Provided material -

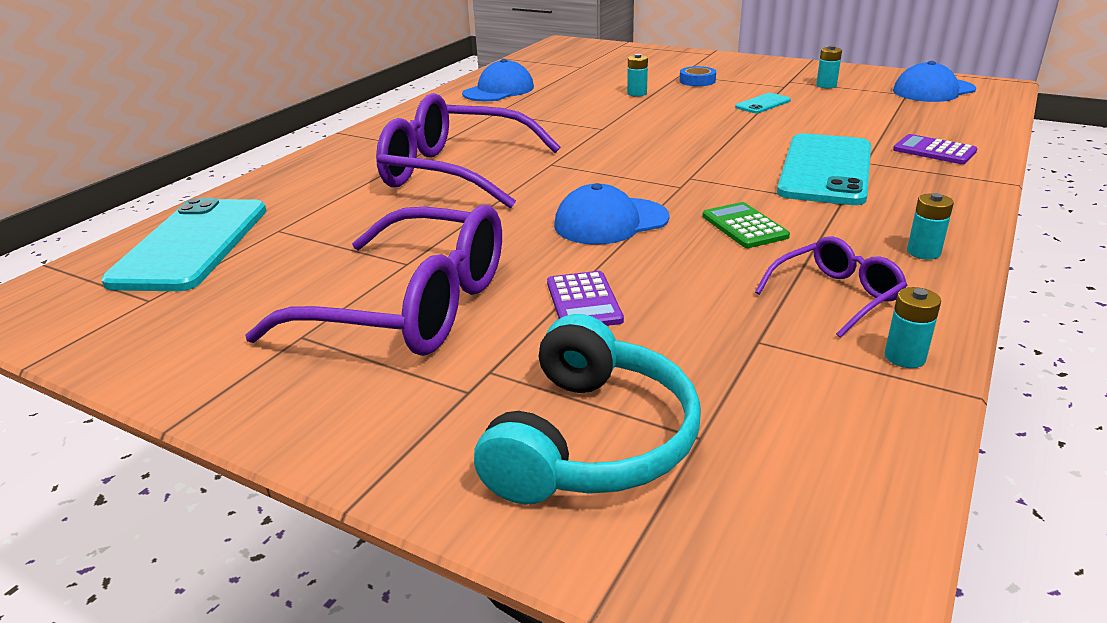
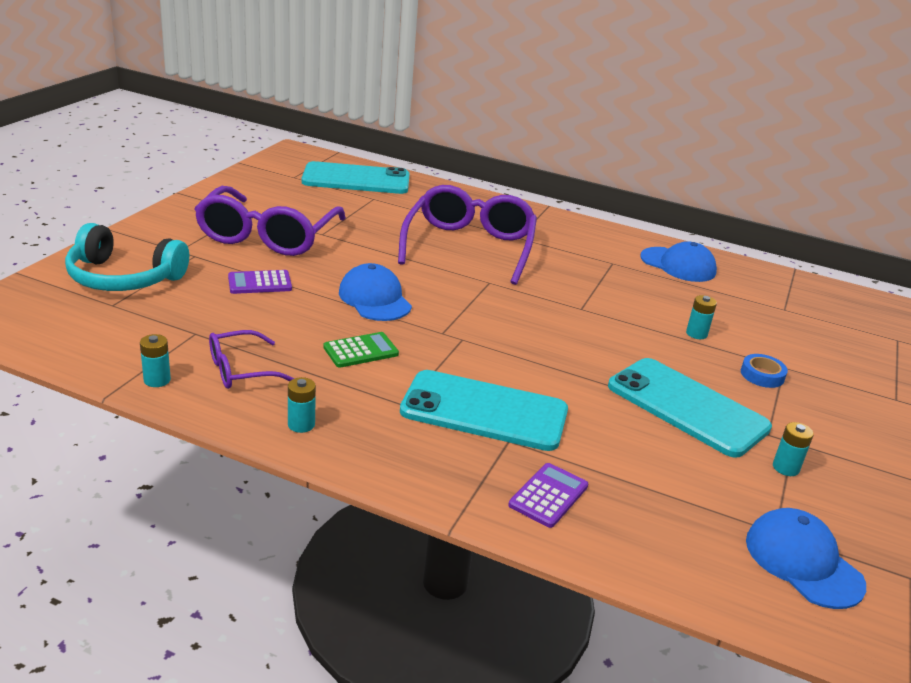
camera: 80 degrees right, 0 degrees up
(762, 104) = (687, 407): turquoise phone -> turquoise phone, size x2.27
(835, 296) = (241, 370): purple glasses -> purple glasses turned 105 degrees clockwise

Exercise instructions -
What this calls for is a word-for-word copy of the listing above, pictures excluded.

Response box -
camera: 80 degrees right, 0 degrees up
(762, 104) = (687, 407): turquoise phone -> turquoise phone, size x2.27
(835, 296) = (241, 370): purple glasses -> purple glasses turned 105 degrees clockwise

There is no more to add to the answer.